'''

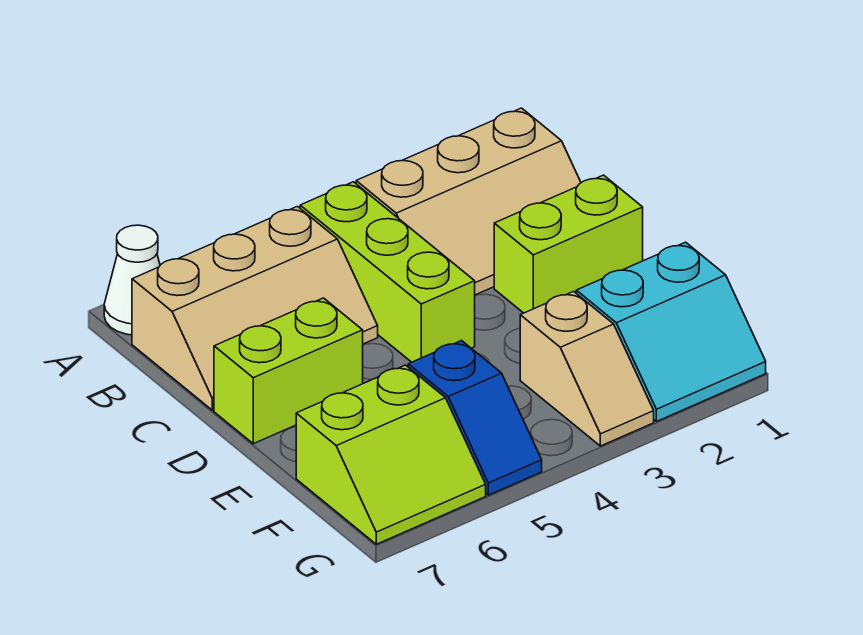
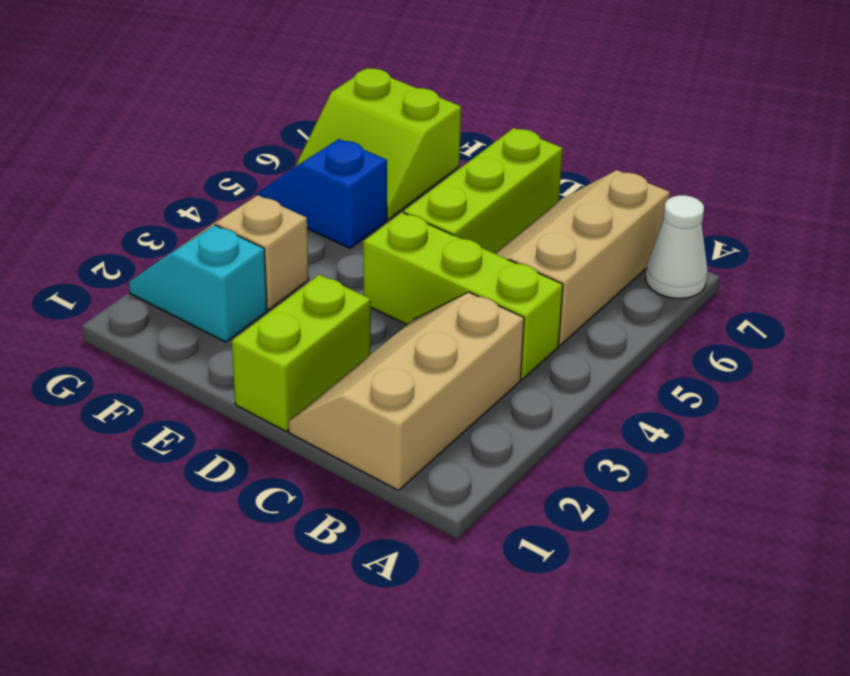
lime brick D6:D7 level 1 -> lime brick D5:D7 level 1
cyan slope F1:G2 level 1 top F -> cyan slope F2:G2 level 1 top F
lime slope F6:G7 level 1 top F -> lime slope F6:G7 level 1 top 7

'''

§ BRIEF
Transcribe exactly the line containing "cyan slope F1:G2" along with all later lines of the material, through its last line. Add nothing.

§ PROBLEM SOLUTION
cyan slope F1:G2 level 1 top F -> cyan slope F2:G2 level 1 top F
lime slope F6:G7 level 1 top F -> lime slope F6:G7 level 1 top 7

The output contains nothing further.